The copy you return should hold only the lines from the top of the data below through the line with "black 1x1 cone [358,192,406,271]", each duplicated exactly and with no pictures.
=-=-=-=-=
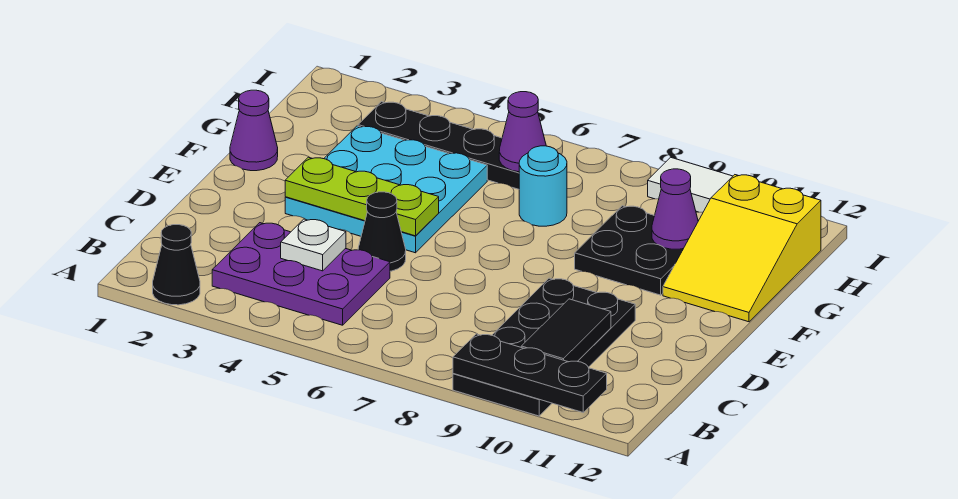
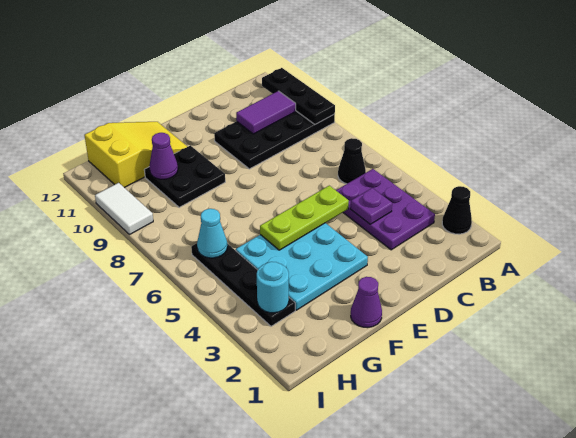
black 1x2 tile [521,299,611,362] -> purple 1x2 tile [236,91,296,134]
white 1x1 plate [281,219,346,271] -> purple 1x1 plate [350,188,392,224]
black 1x1 cone [358,192,406,271] -> black 1x1 cone moved to [338,138,366,184]
lime 1x3 plate [285,157,439,236] -> lime 1x3 plate turned to [260,186,349,250]
cyan 1x1 round brick [519,146,567,226] -> cyan 1x1 round brick moved to [257,262,289,313]
purple 1x1 cone [499,92,546,172] -> cyan 1x1 cone [197,209,227,258]

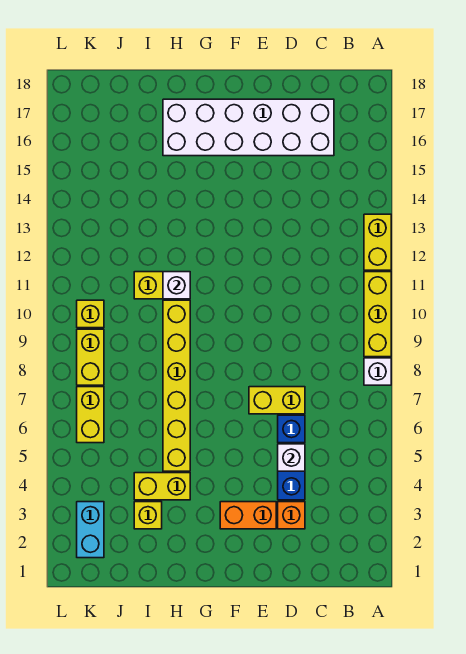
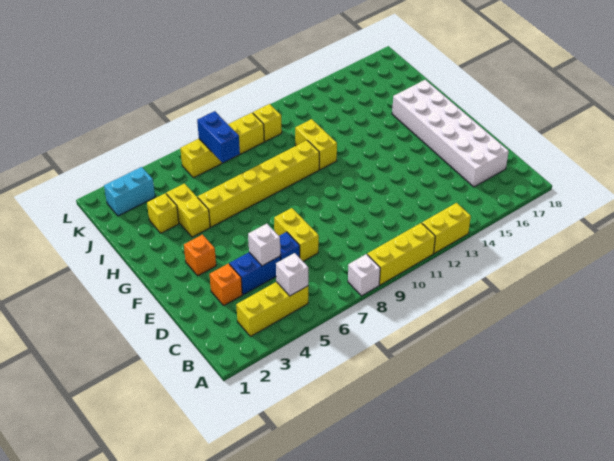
none -> yellow 1x3 brick [236,282,308,337]
orange 1x2 brick [220,502,276,529] -> orange 1x1 brick [184,235,216,276]
white 1x1 brick [163,272,190,299] -> white 1x1 brick moved to [276,253,308,296]
none -> blue 1x2 brick [197,111,240,163]

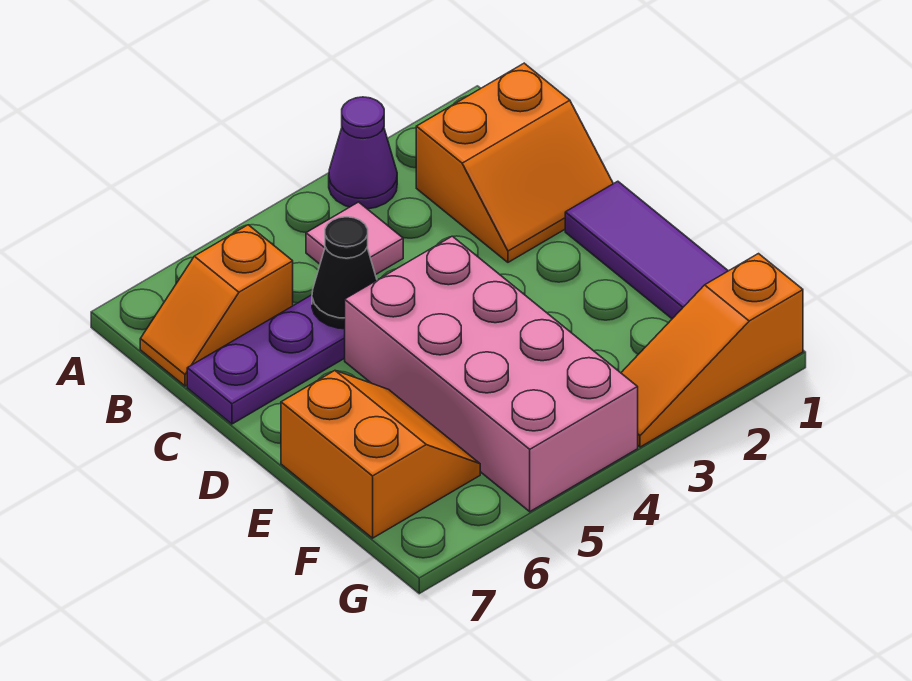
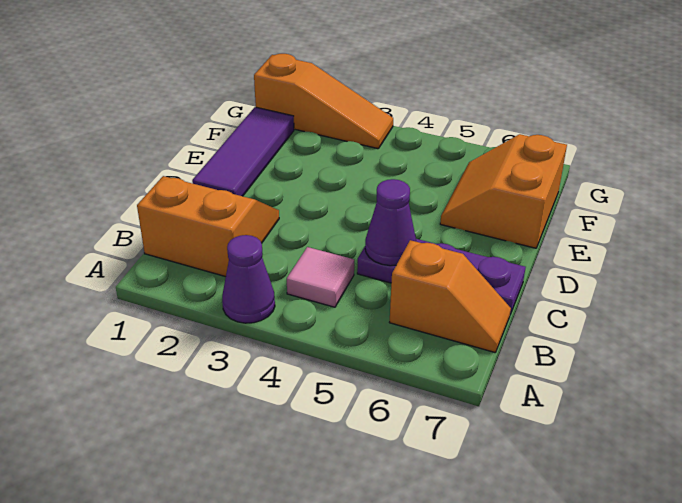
black 1x1 cone [312,217,377,329] -> purple 1x1 cone [365,179,416,266]
pink 2x4 brick [345,236,638,512] -> none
=-=-=-=-=
▶ [EXERCISE RESPONSE]
black 1x2 tile [521,299,611,362] -> purple 1x2 tile [236,91,296,134]
white 1x1 plate [281,219,346,271] -> purple 1x1 plate [350,188,392,224]
black 1x1 cone [358,192,406,271] -> black 1x1 cone moved to [338,138,366,184]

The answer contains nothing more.